- _Problem description_
Retype the line with "purple line: (54, 182) -> (63, 196), moved" in it, then each line after it to the end of the data, word for word.
##### Extracted records #####
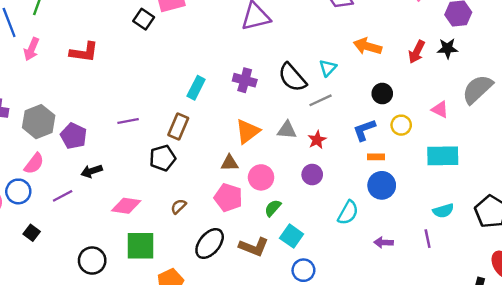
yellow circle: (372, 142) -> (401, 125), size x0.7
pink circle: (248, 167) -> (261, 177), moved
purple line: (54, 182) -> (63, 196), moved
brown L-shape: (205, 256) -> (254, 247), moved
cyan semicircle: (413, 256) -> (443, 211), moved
#####
- _Answer box_
purple line: (54, 182) -> (63, 196), moved
brown L-shape: (205, 256) -> (254, 247), moved
cyan semicircle: (413, 256) -> (443, 211), moved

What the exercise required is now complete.